**DATA RECORDS**
Segment Open
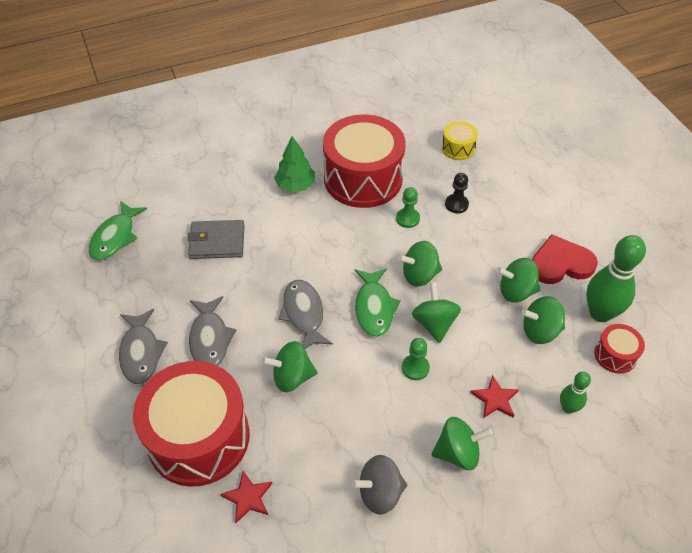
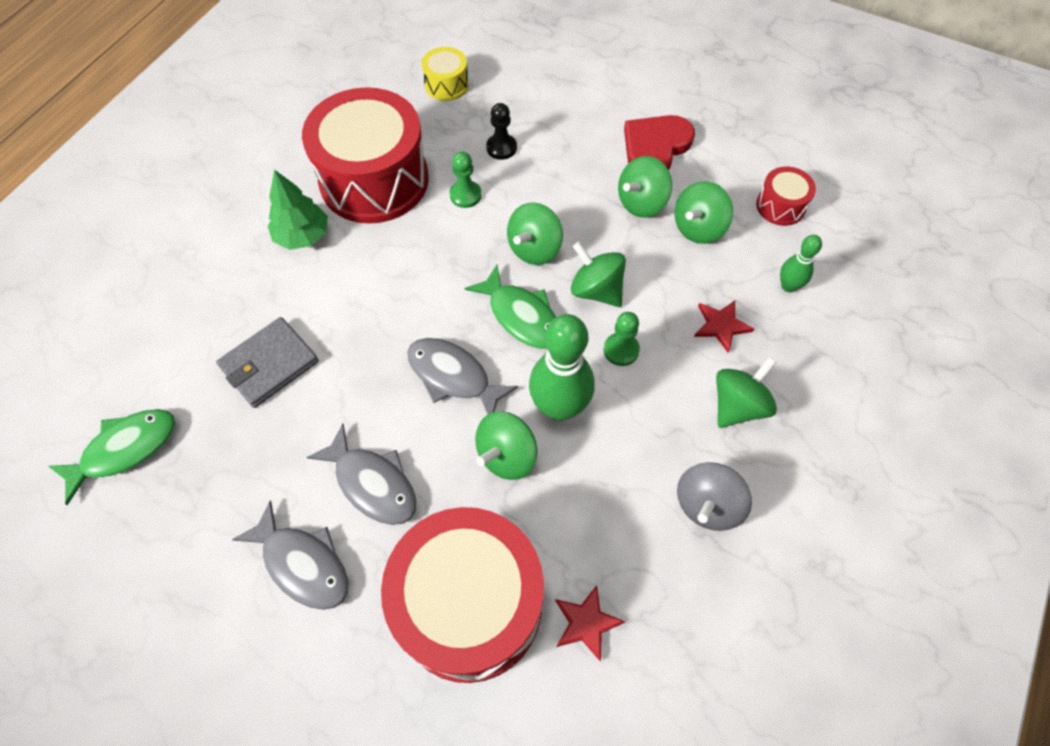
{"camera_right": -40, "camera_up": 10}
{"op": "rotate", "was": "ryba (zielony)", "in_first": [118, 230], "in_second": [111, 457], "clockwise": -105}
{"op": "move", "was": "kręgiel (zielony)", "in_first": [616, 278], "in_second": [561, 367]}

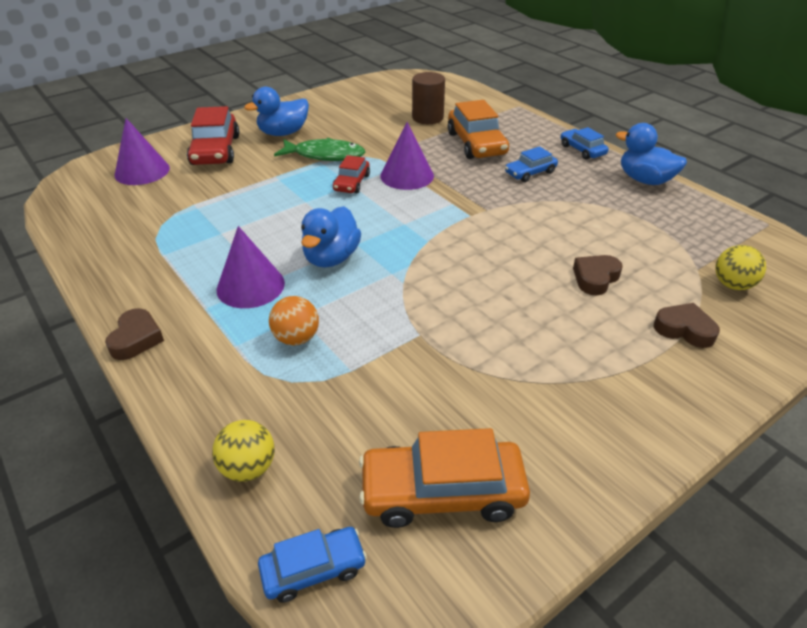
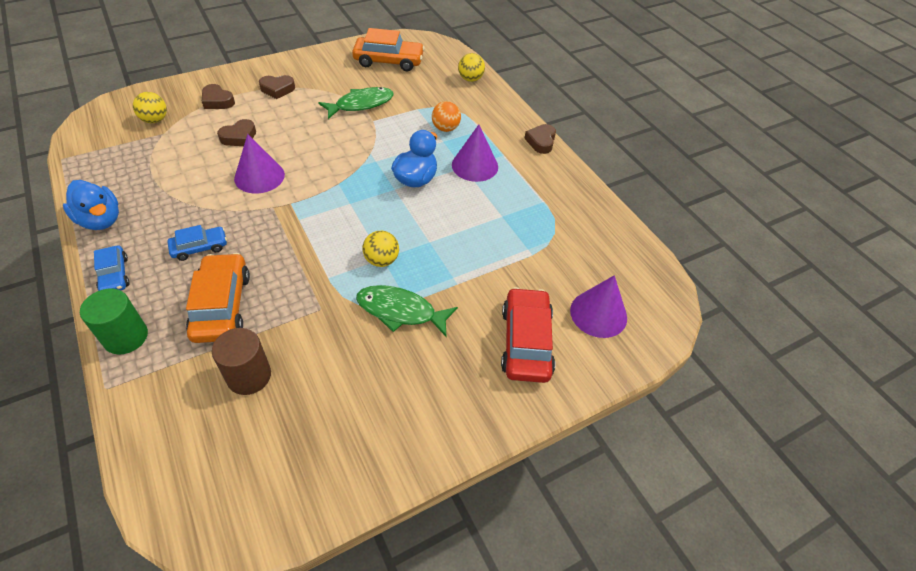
{"camera_right": -175, "camera_up": 10}
{"op": "insert", "now": "walec (zielony)", "in_second": [114, 321]}
{"op": "move", "was": "stożek (fioletowy)", "in_first": [407, 156], "in_second": [259, 164]}
{"op": "insert", "now": "serce (brązowy)", "in_second": [277, 87]}
{"op": "insert", "now": "ryba (zielony)", "in_second": [356, 103]}
{"op": "replace", "was": "samochód (czerwony)", "now": "piłka (żółty)", "in_first": [351, 174], "in_second": [381, 249]}
{"op": "delete", "was": "kaczka (niebieski)", "in_first": [276, 111]}
{"op": "delete", "was": "samochód (niebieski)", "in_first": [312, 565]}

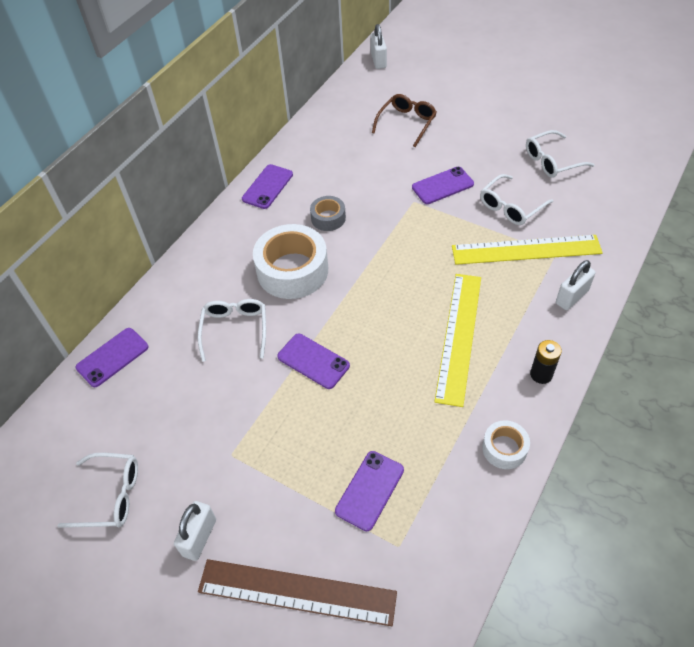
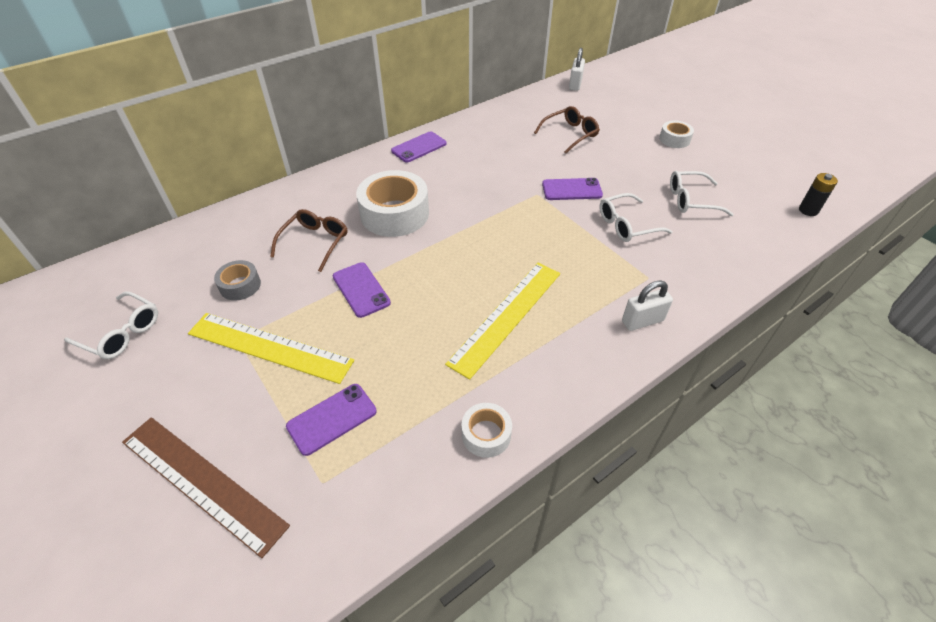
{"camera_right": 20, "camera_up": -5}
{"op": "move", "was": "linijka (żółty)", "in_first": [527, 250], "in_second": [271, 348]}
{"op": "move", "was": "taśma klejąca (szary)", "in_first": [328, 213], "in_second": [237, 280]}
{"op": "recolor", "was": "okulary (biały)", "now": "okulary (brązowy)", "in_first": [232, 330], "in_second": [309, 240]}
{"op": "insert", "now": "taśma klejąca (biały)", "in_second": [676, 134]}
{"op": "move", "was": "bateria (czarny)", "in_first": [546, 362], "in_second": [818, 194]}
{"op": "delete", "was": "telefon (fioletowy)", "in_first": [112, 357]}
{"op": "delete", "was": "kłódka (biały)", "in_first": [195, 531]}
Segment Closed
**TASK INSTRUCTIONS**
Pictures stay out, and every line of the records is transcribed exactly.

**PROBLEM SOLUTION**
{"camera_right": -40, "camera_up": 10}
{"op": "rotate", "was": "ryba (zielony)", "in_first": [118, 230], "in_second": [111, 457], "clockwise": -105}
{"op": "move", "was": "kręgiel (zielony)", "in_first": [616, 278], "in_second": [561, 367]}

{"camera_right": -175, "camera_up": 10}
{"op": "insert", "now": "walec (zielony)", "in_second": [114, 321]}
{"op": "move", "was": "stożek (fioletowy)", "in_first": [407, 156], "in_second": [259, 164]}
{"op": "insert", "now": "serce (brązowy)", "in_second": [277, 87]}
{"op": "insert", "now": "ryba (zielony)", "in_second": [356, 103]}
{"op": "replace", "was": "samochód (czerwony)", "now": "piłka (żółty)", "in_first": [351, 174], "in_second": [381, 249]}
{"op": "delete", "was": "kaczka (niebieski)", "in_first": [276, 111]}
{"op": "delete", "was": "samochód (niebieski)", "in_first": [312, 565]}

{"camera_right": 20, "camera_up": -5}
{"op": "move", "was": "linijka (żółty)", "in_first": [527, 250], "in_second": [271, 348]}
{"op": "move", "was": "taśma klejąca (szary)", "in_first": [328, 213], "in_second": [237, 280]}
{"op": "recolor", "was": "okulary (biały)", "now": "okulary (brązowy)", "in_first": [232, 330], "in_second": [309, 240]}
{"op": "insert", "now": "taśma klejąca (biały)", "in_second": [676, 134]}
{"op": "move", "was": "bateria (czarny)", "in_first": [546, 362], "in_second": [818, 194]}
{"op": "delete", "was": "telefon (fioletowy)", "in_first": [112, 357]}
{"op": "delete", "was": "kłódka (biały)", "in_first": [195, 531]}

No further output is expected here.